PROBLEM TO SOLVE – Number of lines with the string "CHEESE" in the entries below: report it, and nothing besides.

** RECORD EXCERPTS follows **

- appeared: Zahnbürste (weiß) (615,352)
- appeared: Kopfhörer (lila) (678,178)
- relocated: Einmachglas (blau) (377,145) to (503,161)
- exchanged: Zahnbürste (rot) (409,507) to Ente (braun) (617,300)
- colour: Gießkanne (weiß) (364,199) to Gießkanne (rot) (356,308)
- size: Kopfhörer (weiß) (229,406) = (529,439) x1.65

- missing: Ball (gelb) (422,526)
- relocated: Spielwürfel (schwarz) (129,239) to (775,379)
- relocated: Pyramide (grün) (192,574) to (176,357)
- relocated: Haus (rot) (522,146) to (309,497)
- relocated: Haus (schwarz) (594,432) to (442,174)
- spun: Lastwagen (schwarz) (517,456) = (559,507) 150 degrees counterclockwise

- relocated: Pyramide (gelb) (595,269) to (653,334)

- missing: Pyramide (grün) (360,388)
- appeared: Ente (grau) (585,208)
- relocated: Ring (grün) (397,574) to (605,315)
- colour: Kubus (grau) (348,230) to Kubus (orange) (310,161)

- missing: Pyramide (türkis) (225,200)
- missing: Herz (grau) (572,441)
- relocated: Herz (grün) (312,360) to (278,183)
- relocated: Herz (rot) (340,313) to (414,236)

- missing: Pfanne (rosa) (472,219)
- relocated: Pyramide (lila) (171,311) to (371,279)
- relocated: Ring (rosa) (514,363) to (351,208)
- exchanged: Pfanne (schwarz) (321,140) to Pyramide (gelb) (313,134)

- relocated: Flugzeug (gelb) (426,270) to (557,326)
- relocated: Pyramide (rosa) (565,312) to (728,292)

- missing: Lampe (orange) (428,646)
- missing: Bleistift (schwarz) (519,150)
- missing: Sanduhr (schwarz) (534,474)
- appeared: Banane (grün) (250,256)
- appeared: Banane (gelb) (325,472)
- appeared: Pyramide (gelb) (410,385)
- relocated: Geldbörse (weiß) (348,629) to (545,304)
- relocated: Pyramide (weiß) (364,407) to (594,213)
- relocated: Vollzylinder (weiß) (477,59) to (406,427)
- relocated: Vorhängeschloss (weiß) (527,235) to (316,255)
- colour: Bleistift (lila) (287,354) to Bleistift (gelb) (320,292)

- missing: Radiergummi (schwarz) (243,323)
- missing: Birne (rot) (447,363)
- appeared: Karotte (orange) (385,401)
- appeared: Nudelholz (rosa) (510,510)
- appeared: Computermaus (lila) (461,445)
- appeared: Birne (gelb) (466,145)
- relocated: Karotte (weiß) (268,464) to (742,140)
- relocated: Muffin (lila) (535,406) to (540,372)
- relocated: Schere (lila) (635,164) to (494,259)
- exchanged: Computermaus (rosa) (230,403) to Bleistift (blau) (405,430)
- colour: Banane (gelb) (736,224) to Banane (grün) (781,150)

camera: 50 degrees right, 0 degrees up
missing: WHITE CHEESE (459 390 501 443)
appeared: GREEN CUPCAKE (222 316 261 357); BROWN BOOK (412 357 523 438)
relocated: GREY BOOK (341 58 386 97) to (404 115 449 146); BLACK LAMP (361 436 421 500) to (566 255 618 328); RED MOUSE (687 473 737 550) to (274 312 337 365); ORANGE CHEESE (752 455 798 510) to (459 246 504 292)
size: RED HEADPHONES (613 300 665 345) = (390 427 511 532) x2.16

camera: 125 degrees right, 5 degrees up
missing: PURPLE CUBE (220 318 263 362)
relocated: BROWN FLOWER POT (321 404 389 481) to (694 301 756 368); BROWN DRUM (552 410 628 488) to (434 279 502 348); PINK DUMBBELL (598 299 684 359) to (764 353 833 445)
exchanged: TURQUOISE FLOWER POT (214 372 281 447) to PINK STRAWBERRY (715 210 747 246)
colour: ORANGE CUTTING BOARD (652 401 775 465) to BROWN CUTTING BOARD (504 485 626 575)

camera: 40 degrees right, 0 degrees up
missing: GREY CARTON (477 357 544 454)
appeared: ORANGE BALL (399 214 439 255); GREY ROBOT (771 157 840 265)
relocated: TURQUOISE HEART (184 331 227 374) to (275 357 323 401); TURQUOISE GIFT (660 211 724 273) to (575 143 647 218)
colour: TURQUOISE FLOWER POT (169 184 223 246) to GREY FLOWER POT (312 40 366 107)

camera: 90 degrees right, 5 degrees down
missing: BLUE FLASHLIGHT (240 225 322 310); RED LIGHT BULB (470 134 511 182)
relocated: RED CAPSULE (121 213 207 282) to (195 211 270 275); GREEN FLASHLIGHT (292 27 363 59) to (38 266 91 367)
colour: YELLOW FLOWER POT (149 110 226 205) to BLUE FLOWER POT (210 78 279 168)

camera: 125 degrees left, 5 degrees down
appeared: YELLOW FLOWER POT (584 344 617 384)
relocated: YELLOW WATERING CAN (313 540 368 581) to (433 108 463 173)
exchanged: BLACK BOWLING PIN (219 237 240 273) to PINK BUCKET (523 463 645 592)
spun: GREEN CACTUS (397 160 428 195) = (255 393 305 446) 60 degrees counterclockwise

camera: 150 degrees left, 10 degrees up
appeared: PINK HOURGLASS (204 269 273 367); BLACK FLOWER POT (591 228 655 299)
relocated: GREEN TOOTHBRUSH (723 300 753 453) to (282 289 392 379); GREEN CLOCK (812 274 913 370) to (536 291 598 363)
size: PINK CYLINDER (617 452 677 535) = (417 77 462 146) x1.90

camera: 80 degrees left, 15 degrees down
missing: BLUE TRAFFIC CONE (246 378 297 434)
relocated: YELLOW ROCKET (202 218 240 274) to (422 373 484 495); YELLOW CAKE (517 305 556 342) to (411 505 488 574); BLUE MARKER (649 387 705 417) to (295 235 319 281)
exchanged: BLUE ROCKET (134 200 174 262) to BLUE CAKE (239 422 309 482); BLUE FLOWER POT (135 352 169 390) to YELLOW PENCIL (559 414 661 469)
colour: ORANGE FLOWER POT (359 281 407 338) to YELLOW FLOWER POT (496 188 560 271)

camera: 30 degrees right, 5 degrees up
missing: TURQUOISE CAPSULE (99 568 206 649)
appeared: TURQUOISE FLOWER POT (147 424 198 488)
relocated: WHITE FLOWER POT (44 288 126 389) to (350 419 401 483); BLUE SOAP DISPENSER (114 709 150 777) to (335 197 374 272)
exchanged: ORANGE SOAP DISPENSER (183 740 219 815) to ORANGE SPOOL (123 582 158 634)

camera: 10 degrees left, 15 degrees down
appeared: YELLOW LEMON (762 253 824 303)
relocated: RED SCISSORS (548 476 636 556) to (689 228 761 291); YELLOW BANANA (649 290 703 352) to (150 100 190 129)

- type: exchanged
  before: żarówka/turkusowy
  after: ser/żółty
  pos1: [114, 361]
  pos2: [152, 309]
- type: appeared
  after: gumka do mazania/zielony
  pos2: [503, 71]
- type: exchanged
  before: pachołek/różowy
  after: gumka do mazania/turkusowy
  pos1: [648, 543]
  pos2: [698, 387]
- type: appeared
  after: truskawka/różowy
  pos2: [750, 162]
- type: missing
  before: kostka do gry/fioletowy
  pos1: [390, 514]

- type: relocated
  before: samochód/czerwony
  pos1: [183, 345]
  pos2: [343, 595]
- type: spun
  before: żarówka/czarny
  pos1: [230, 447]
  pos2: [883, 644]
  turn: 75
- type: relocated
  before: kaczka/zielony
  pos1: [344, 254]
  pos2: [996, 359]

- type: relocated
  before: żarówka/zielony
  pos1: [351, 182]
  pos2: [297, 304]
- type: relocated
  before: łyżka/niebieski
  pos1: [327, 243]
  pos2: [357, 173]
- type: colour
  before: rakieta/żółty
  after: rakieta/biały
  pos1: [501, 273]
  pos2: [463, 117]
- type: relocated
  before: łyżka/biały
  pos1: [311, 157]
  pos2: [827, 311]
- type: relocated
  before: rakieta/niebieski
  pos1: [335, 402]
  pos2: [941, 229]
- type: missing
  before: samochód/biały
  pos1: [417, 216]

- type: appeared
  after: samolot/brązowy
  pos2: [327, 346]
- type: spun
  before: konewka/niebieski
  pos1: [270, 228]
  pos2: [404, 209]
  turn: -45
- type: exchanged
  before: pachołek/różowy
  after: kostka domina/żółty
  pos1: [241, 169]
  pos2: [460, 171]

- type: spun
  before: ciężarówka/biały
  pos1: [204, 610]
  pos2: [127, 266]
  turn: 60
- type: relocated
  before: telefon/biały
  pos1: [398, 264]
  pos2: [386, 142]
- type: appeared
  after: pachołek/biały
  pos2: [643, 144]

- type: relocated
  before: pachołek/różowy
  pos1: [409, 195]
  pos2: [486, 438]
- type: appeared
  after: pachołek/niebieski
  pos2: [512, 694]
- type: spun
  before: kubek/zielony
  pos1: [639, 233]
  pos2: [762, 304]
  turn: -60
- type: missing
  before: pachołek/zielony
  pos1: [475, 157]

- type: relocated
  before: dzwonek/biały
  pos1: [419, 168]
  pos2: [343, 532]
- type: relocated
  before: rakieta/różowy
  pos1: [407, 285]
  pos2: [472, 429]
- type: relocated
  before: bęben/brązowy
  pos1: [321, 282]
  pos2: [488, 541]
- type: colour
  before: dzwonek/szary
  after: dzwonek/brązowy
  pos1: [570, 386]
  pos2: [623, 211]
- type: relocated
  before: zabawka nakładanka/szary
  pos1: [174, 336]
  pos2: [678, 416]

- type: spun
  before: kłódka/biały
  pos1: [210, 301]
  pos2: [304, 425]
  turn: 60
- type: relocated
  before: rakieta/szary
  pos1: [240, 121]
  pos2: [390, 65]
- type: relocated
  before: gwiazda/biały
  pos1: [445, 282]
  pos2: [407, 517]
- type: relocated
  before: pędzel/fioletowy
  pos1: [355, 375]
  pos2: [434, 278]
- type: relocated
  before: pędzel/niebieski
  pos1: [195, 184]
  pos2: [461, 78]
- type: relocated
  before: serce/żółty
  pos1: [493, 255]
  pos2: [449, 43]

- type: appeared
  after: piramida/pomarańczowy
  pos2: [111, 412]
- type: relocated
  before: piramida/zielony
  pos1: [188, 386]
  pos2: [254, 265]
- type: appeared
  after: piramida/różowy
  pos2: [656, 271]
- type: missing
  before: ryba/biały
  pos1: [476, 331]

** End of RECORD EXCERPTS **

WRITTEN ANSWER – 2